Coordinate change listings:
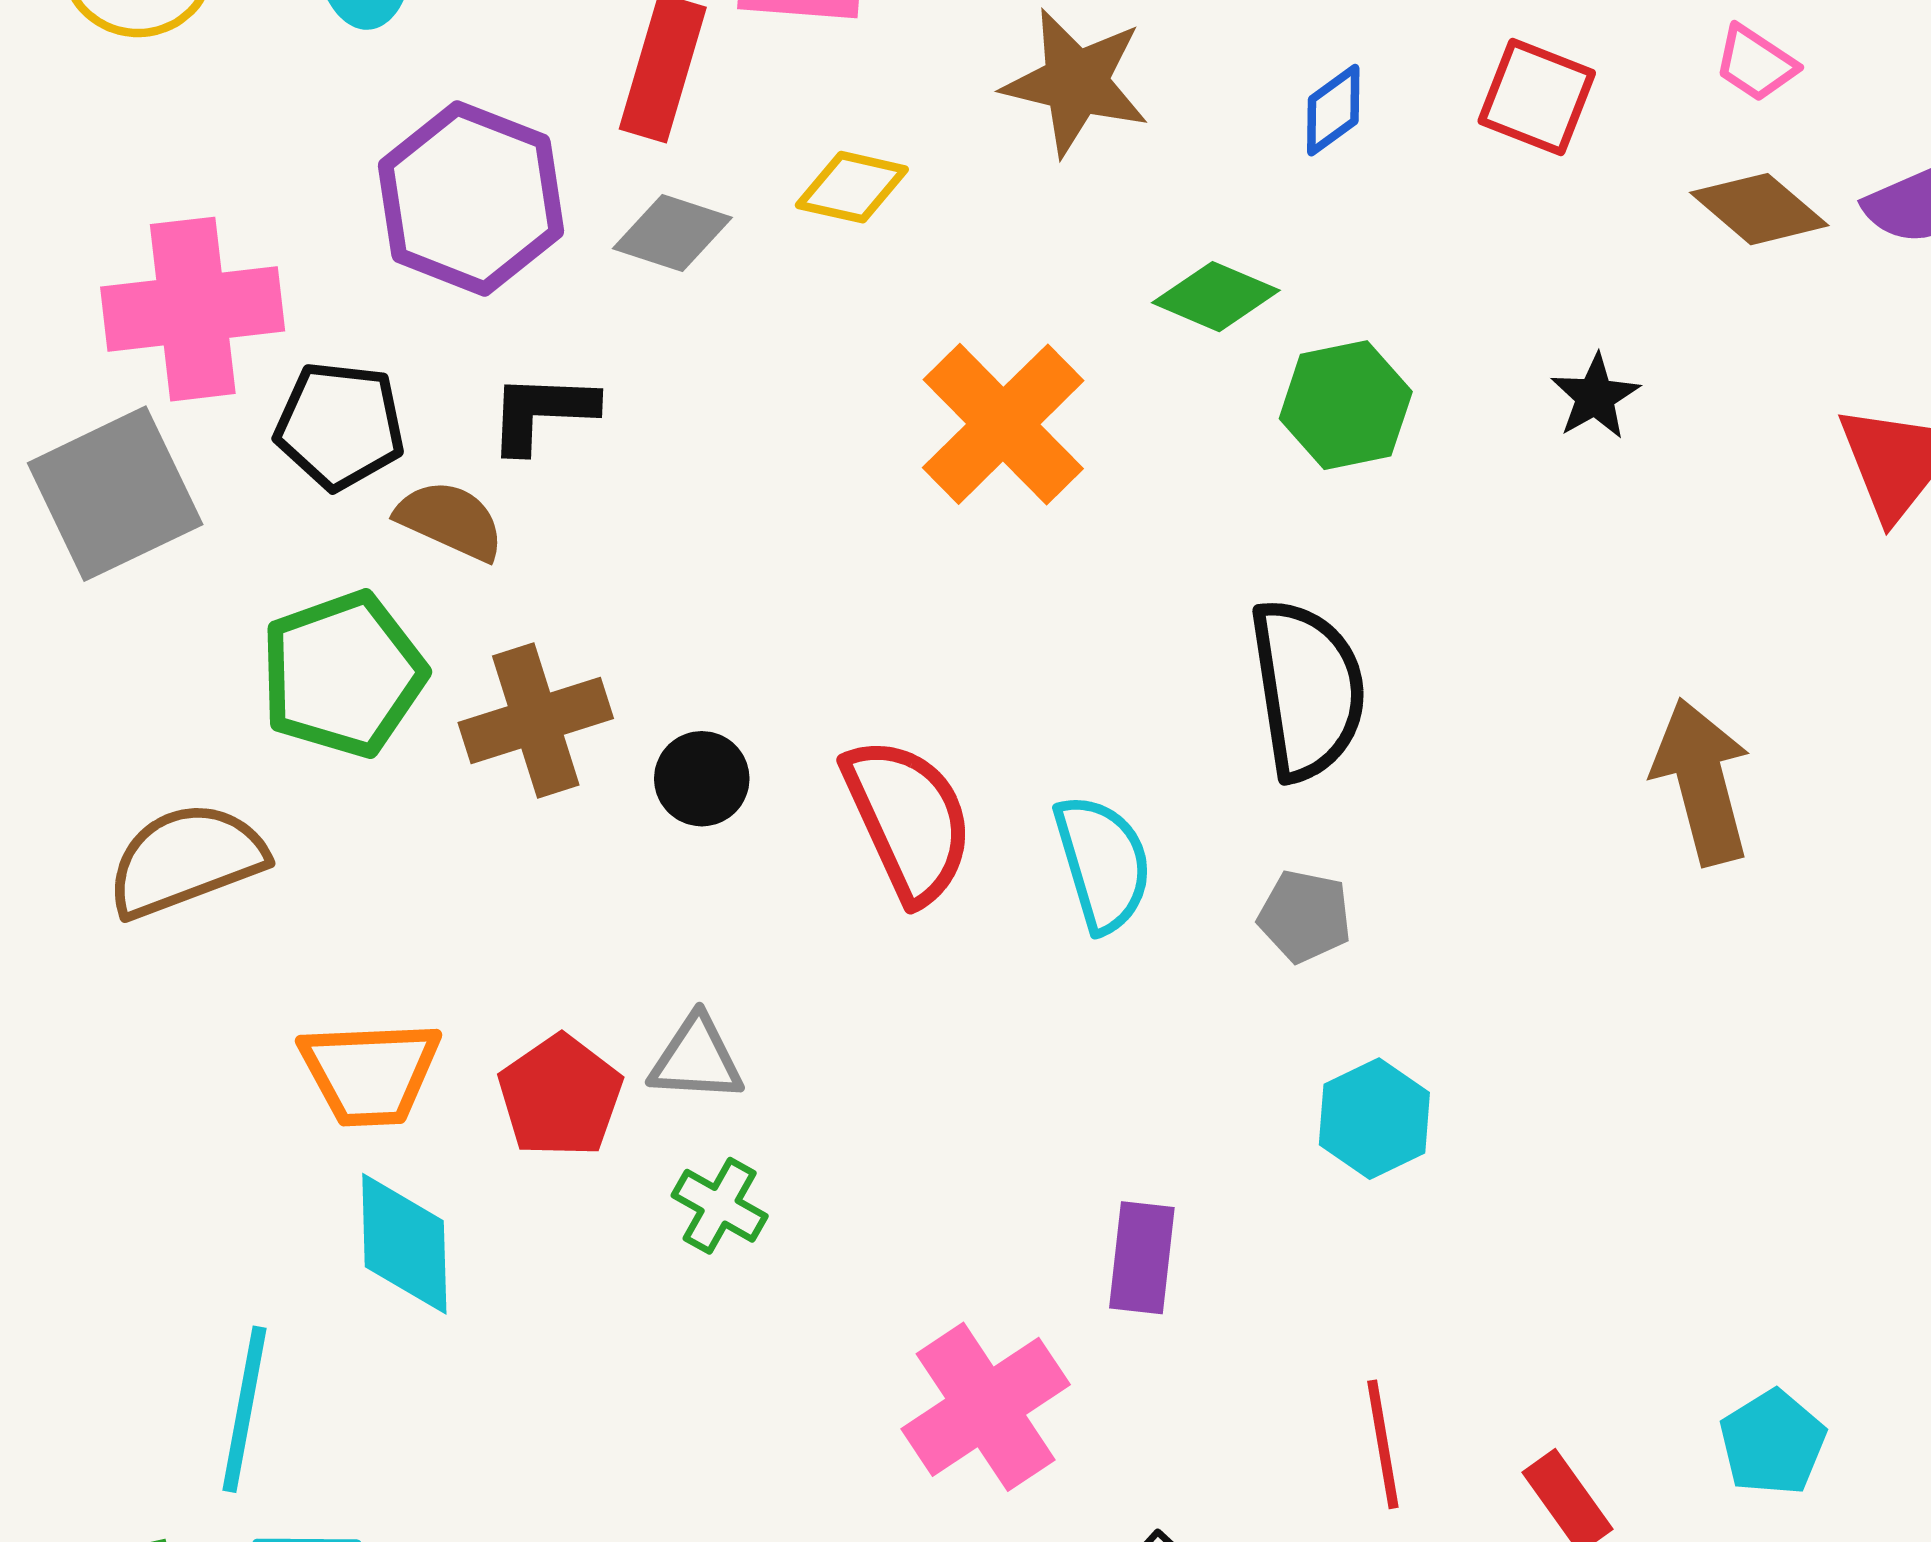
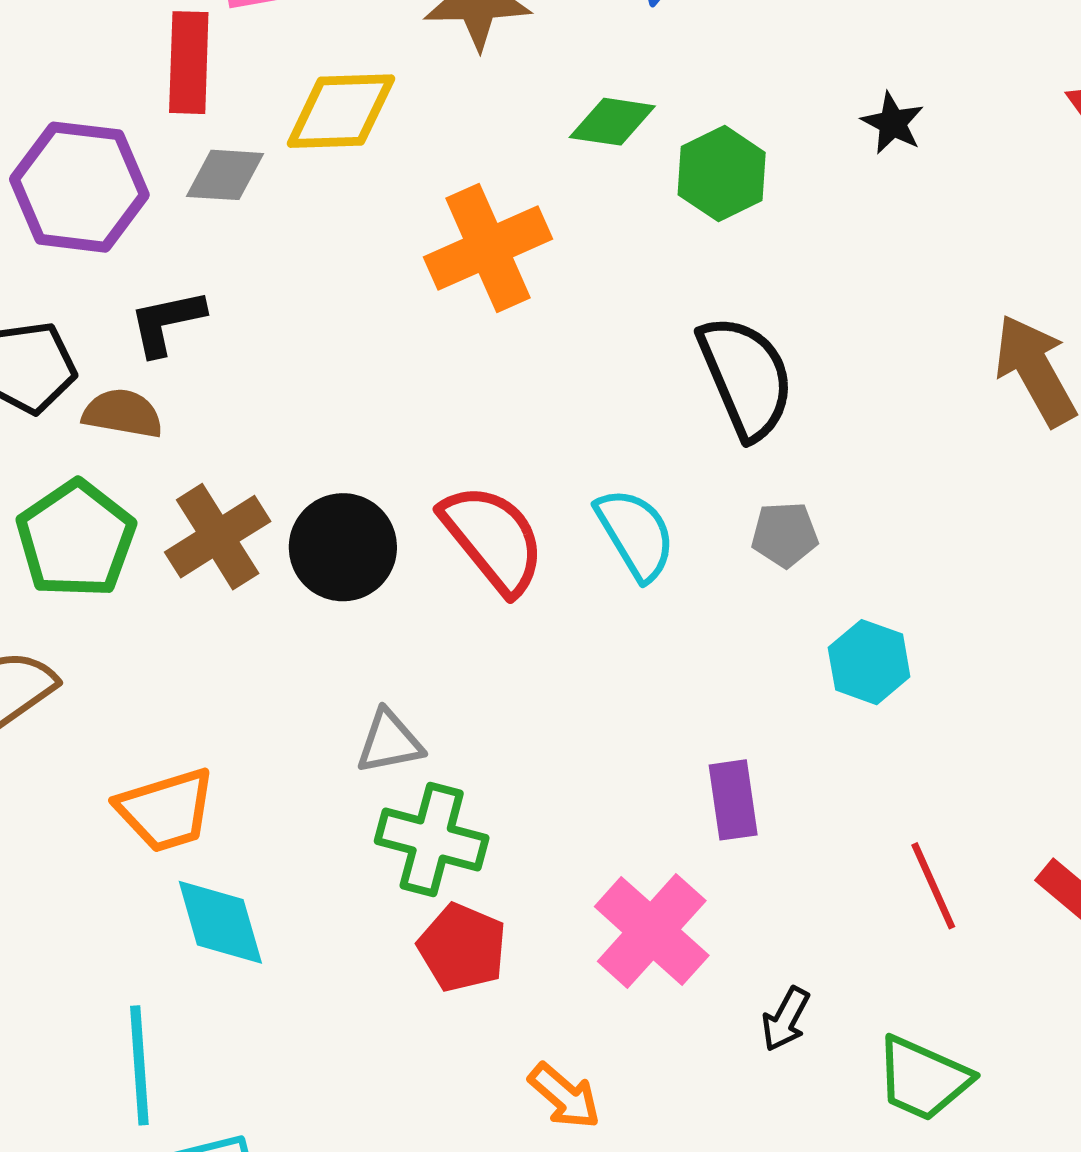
yellow diamond: (852, 187) -> (341, 111), size x1.5
orange cross: (1003, 424) -> (488, 248), turned 35
black circle: (702, 779) -> (343, 547), size x1.6
red pentagon: (560, 1096) -> (462, 948), moved
green cross: (720, 1206) -> (432, 840), size x1.6

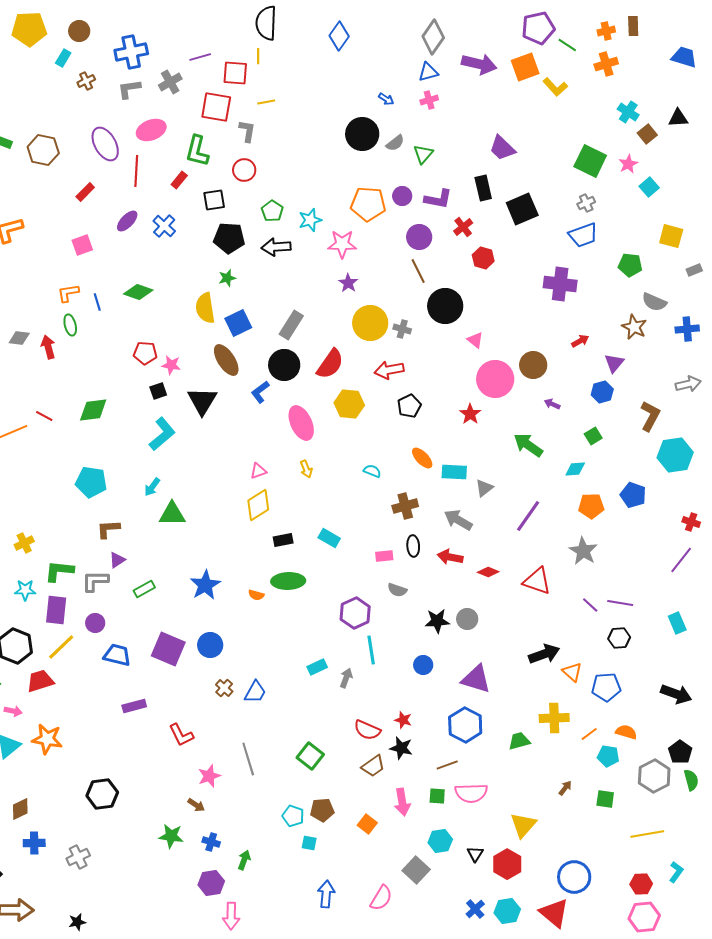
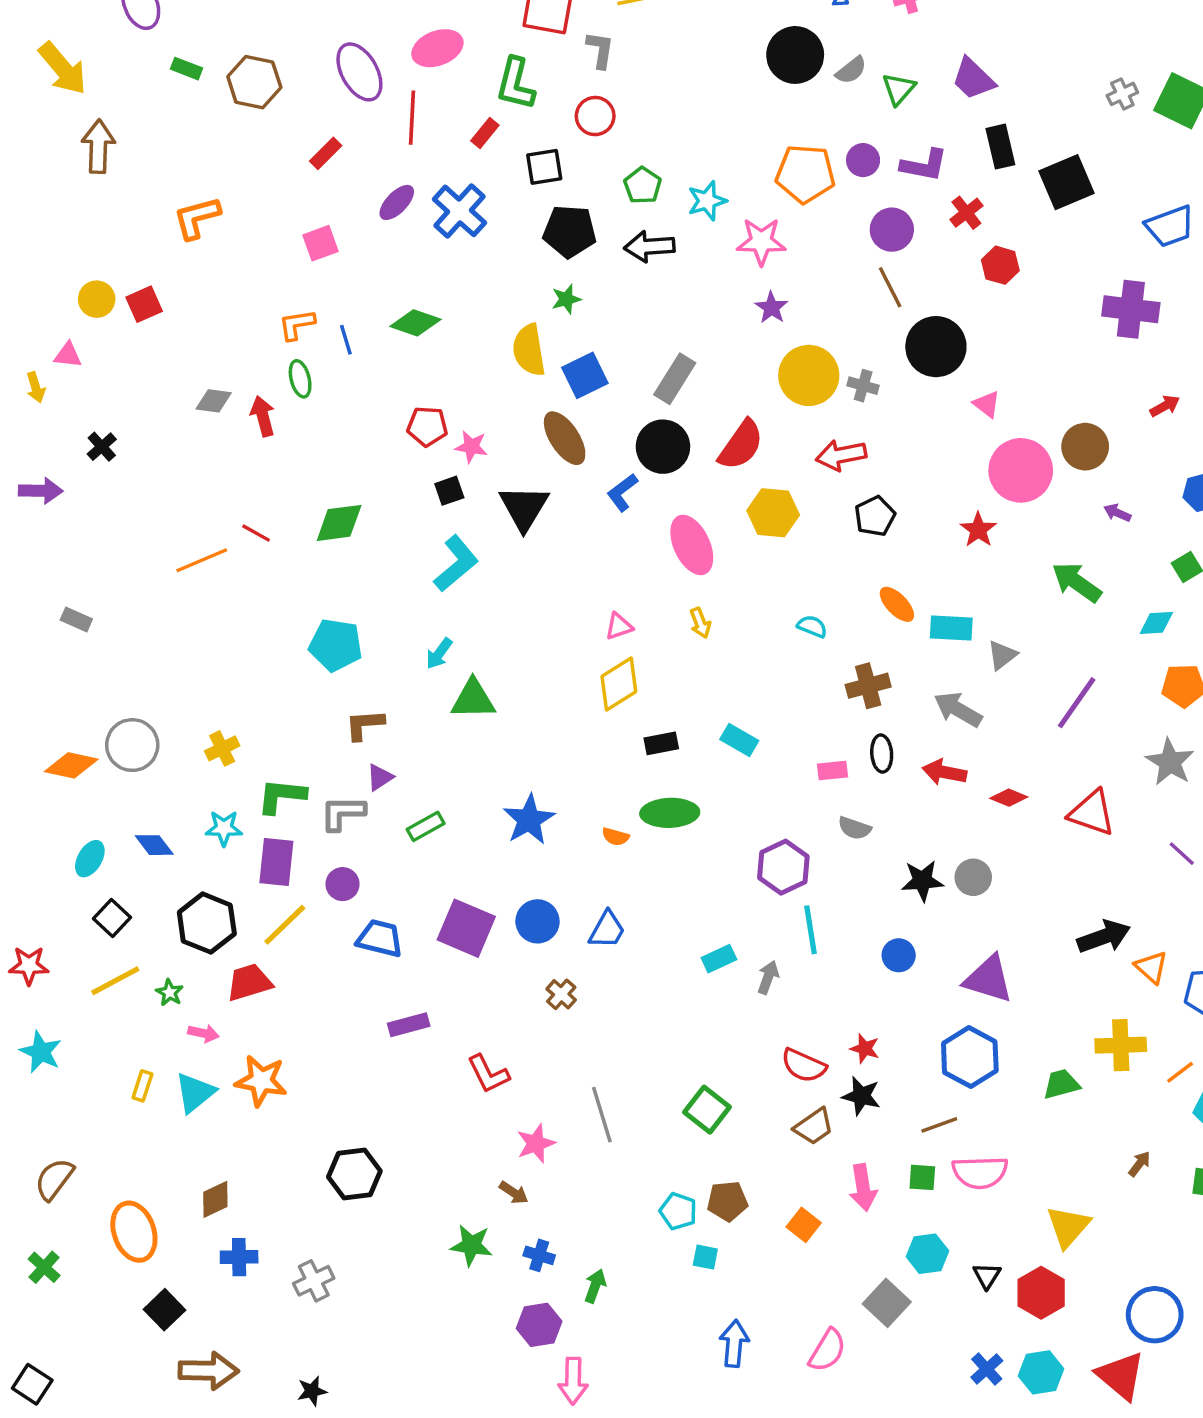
purple trapezoid: (502, 148) -> (973, 79), moved
gray cross: (586, 203) -> (1122, 94), moved
blue cross: (164, 226) -> (459, 211), size x1.4
blue trapezoid: (255, 692) -> (607, 930), moved

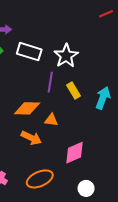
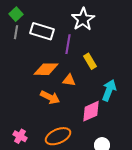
white rectangle: (29, 52) -> (42, 31), moved
yellow rectangle: (73, 91) -> (90, 61), moved
cyan arrow: (103, 98) -> (109, 90), moved

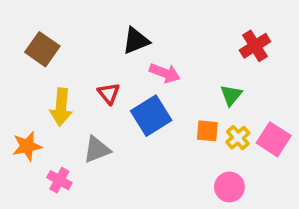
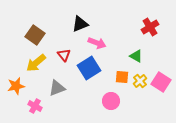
brown square: (42, 49) -> (35, 35), moved
green triangle: (231, 95) -> (136, 56), turned -40
yellow arrow: (61, 107) -> (36, 63), turned 45
pink circle: (229, 187) -> (111, 101), moved

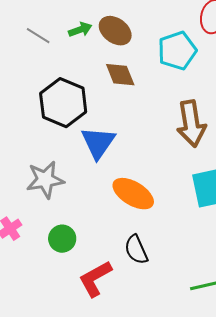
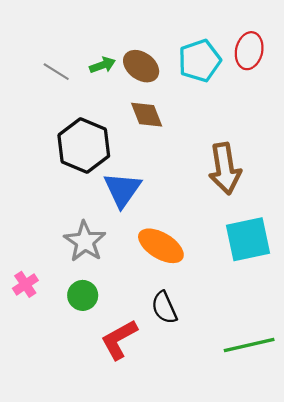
cyan pentagon: (177, 51) -> (200, 61), moved
gray star: (45, 180) -> (85, 241), moved, turned -30

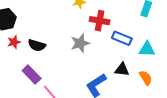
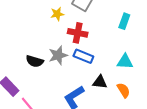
blue rectangle: (122, 38) -> (83, 56), moved
black semicircle: (37, 45) -> (35, 61), moved

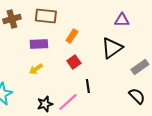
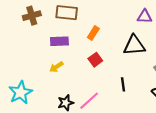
black triangle: (112, 48) -> (134, 45), turned 30
black line: (88, 86) -> (123, 84), moved

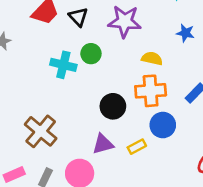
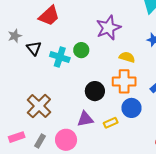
black triangle: (78, 17) -> (34, 48), moved
purple star: (125, 21) -> (108, 28), turned -30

TASK BRIEF
Check each line of the records for the string "turned" and state how many lines contain it. Give only the number.

RESPONSE AREA
6